* _Work instructions_:
Find each line below that contains the string "kern", and copy every such line.

* _The data_:
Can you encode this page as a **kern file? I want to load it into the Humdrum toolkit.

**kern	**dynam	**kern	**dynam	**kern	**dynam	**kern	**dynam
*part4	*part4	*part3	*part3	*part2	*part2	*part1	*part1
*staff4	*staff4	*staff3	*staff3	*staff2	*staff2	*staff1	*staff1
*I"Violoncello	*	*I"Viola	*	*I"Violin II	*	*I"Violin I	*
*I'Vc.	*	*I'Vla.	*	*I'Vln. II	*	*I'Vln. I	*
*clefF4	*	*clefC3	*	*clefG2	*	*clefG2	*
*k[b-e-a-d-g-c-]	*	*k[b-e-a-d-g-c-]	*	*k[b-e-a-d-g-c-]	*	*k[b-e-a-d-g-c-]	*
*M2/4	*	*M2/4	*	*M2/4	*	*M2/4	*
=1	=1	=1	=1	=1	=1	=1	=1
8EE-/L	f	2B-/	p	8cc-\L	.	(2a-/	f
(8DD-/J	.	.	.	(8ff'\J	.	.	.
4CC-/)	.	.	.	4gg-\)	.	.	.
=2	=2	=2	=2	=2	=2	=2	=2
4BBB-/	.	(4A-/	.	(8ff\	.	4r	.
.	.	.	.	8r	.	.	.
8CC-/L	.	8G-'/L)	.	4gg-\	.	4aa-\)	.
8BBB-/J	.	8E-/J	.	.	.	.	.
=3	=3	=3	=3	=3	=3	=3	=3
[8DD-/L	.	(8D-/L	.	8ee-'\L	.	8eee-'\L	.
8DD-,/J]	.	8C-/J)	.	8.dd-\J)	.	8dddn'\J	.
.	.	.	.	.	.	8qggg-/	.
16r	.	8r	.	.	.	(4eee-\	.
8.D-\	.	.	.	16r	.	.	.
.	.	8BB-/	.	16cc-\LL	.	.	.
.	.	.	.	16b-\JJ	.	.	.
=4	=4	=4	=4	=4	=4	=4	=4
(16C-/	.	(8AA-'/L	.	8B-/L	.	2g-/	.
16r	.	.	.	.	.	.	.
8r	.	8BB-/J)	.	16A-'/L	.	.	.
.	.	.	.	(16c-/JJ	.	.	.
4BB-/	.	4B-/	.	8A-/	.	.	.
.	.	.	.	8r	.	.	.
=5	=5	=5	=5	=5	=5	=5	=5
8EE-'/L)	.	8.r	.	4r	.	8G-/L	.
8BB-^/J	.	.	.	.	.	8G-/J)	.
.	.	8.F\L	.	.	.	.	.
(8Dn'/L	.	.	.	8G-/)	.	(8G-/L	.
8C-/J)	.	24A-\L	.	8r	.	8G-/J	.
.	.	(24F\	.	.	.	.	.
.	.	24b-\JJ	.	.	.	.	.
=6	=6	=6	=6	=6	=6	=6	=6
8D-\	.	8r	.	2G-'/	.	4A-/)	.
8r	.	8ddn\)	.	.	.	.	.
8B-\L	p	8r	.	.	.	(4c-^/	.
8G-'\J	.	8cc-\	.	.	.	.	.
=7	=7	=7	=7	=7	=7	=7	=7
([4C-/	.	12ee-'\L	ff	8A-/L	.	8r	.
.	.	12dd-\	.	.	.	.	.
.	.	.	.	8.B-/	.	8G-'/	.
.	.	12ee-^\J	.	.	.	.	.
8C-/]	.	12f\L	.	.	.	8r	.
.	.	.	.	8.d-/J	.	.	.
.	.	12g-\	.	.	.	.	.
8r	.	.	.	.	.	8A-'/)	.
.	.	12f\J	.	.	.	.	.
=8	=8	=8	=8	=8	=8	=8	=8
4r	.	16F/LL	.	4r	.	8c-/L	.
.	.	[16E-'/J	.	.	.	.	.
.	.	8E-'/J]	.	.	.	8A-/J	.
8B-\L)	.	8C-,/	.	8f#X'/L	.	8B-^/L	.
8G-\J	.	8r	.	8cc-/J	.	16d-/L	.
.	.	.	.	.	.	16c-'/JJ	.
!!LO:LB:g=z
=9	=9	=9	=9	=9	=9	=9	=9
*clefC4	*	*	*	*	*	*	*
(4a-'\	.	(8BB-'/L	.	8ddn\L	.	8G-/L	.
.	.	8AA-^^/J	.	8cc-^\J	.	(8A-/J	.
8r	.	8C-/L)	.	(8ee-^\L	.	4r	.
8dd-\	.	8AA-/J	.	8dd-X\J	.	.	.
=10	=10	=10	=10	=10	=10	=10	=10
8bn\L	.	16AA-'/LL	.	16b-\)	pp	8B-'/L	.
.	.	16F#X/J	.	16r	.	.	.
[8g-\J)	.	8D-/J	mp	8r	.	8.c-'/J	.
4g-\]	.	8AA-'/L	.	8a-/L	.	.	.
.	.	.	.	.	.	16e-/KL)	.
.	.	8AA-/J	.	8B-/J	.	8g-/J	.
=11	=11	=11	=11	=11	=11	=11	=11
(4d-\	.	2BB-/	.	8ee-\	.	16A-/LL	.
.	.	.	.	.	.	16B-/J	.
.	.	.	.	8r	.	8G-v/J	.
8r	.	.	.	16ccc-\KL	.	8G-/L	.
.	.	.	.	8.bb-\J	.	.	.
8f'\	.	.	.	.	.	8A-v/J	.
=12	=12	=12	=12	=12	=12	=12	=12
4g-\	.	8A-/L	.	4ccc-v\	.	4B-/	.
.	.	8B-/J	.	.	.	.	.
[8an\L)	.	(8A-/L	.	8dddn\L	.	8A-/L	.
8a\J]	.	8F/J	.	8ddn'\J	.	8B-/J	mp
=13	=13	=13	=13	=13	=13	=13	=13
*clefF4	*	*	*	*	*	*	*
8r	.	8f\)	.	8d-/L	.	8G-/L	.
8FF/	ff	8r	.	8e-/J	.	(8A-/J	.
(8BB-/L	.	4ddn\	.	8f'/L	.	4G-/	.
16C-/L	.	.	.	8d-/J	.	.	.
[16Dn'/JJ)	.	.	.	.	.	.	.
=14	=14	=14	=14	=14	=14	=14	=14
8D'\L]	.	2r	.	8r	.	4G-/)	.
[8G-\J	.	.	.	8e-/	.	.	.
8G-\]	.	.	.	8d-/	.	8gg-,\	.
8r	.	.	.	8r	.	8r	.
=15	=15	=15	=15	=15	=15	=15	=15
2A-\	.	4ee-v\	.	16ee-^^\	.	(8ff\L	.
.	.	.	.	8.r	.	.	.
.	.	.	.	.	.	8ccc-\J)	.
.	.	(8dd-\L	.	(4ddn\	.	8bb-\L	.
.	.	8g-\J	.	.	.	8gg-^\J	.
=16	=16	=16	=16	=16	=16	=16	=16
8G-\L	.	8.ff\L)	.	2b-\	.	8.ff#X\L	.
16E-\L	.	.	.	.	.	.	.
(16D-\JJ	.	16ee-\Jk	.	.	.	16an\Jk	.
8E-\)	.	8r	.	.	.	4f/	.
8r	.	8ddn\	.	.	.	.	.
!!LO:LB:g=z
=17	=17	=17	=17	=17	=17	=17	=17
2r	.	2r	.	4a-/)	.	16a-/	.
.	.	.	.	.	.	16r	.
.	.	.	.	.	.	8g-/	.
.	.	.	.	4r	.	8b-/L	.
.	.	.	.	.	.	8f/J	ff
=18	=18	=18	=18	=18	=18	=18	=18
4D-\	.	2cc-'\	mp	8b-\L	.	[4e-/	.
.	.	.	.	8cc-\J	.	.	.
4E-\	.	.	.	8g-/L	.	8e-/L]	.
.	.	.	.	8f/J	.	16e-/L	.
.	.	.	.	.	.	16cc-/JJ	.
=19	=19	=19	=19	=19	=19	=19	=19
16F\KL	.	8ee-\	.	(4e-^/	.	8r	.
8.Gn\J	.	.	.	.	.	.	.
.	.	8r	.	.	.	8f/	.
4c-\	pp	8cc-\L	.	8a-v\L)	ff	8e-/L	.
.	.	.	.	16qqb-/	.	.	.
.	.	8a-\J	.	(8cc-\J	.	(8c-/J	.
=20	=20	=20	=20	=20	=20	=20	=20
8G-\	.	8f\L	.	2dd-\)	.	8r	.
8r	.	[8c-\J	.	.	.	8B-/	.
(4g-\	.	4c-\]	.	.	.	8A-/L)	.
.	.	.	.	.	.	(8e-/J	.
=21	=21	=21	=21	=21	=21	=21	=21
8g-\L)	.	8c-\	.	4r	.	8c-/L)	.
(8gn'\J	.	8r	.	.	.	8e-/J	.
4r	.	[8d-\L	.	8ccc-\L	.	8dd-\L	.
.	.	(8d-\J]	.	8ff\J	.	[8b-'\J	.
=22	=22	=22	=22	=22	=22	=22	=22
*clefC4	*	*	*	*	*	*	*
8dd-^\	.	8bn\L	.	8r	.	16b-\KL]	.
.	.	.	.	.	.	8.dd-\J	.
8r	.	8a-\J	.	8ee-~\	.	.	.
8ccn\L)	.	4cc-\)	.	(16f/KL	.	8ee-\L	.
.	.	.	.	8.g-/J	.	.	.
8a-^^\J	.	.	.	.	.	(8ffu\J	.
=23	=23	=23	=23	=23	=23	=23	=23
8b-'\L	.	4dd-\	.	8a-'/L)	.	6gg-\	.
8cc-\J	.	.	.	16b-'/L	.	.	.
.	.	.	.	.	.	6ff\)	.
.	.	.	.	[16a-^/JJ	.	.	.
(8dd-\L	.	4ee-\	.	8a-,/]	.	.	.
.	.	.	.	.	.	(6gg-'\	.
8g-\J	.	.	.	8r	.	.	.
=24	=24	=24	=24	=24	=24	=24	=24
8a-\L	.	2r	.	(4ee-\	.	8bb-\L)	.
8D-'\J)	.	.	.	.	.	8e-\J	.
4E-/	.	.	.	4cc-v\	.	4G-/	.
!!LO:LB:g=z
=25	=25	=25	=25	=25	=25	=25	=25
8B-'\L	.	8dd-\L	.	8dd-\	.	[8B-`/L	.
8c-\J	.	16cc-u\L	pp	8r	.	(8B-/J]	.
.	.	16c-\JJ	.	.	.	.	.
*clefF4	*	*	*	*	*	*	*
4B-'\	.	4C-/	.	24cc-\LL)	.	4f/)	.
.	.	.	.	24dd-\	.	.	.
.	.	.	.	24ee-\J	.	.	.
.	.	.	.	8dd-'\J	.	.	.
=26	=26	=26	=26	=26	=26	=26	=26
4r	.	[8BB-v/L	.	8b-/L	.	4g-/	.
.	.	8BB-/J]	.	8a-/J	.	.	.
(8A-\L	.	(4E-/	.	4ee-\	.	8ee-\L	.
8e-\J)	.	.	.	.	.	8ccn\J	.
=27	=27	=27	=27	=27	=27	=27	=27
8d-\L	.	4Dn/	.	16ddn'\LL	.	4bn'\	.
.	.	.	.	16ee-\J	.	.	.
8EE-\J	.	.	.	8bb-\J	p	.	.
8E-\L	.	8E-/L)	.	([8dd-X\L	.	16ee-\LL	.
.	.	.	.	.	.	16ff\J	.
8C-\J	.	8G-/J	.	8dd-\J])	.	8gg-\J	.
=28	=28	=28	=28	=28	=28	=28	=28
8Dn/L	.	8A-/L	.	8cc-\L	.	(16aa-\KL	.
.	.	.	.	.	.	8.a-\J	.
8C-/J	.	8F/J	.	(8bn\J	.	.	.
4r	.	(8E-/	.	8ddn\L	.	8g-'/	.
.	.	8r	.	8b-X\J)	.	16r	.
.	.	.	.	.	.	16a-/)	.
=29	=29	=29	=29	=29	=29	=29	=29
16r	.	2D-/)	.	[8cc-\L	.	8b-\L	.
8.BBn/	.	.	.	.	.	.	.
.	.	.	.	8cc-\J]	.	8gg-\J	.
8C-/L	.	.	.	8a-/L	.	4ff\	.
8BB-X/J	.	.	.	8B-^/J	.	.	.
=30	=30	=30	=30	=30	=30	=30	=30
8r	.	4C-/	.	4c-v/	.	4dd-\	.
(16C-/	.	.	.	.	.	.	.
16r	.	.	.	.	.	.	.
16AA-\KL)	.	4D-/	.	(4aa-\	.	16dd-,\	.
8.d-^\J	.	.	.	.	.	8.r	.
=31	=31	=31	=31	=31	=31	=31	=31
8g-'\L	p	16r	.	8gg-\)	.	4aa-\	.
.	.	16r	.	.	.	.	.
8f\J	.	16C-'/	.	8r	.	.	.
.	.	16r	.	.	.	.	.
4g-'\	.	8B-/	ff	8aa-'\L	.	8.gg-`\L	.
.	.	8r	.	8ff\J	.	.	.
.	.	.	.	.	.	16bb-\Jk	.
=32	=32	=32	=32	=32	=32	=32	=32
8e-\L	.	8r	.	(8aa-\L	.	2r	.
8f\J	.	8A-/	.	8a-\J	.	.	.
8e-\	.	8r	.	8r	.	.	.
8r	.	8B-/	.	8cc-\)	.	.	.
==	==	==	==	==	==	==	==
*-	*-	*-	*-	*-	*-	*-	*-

* _Written response_:
Can you encode this page as a **kern file? I want to load it into the Humdrum toolkit.
**kern	**dynam	**kern	**dynam	**kern	**dynam	**kern	**dynam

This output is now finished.